### INFORMATION SHOWN
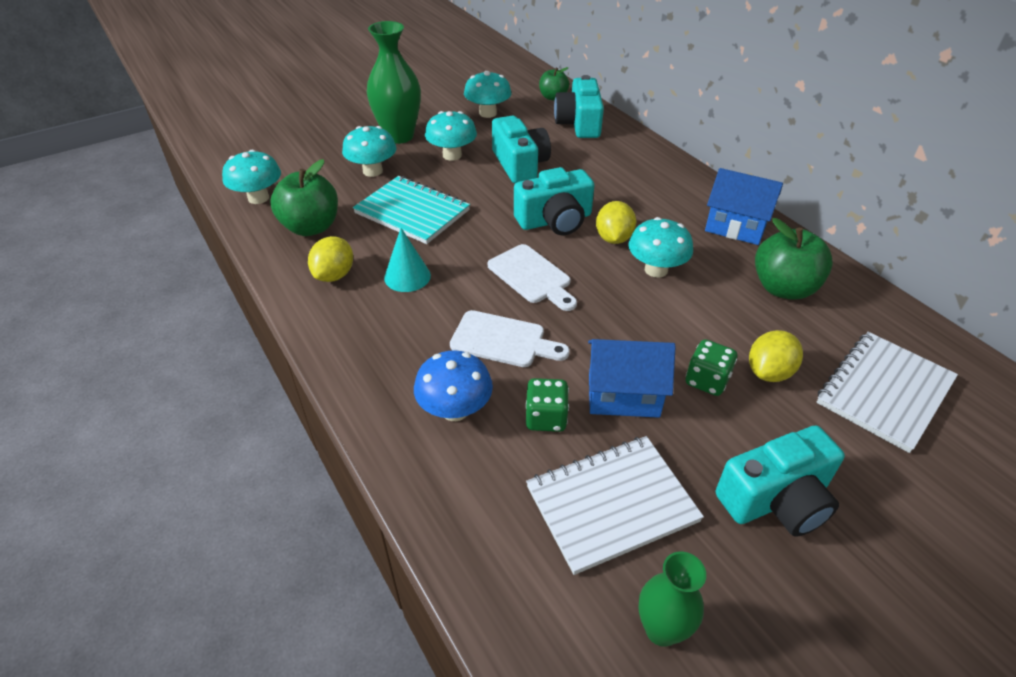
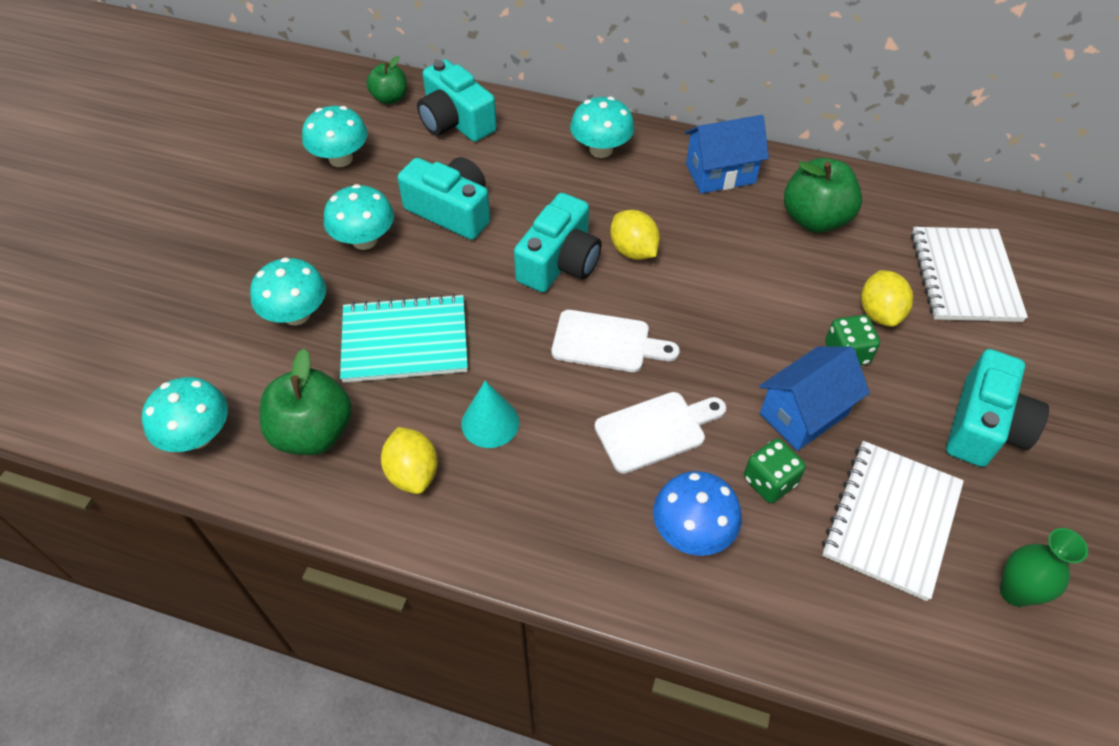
camera: 40 degrees left, 10 degrees up
(399, 136) = (271, 247): green vase -> none
(656, 270) = (702, 264): turquoise mushroom -> turquoise mushroom (601, 149)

### PROBLEM DETAILS
Print the listing exactly, but skip its pictures.

### EXERCISE RESPONSE
camera: 40 degrees left, 10 degrees up
(399, 136) = (271, 247): green vase -> none
(656, 270) = (702, 264): turquoise mushroom -> turquoise mushroom (601, 149)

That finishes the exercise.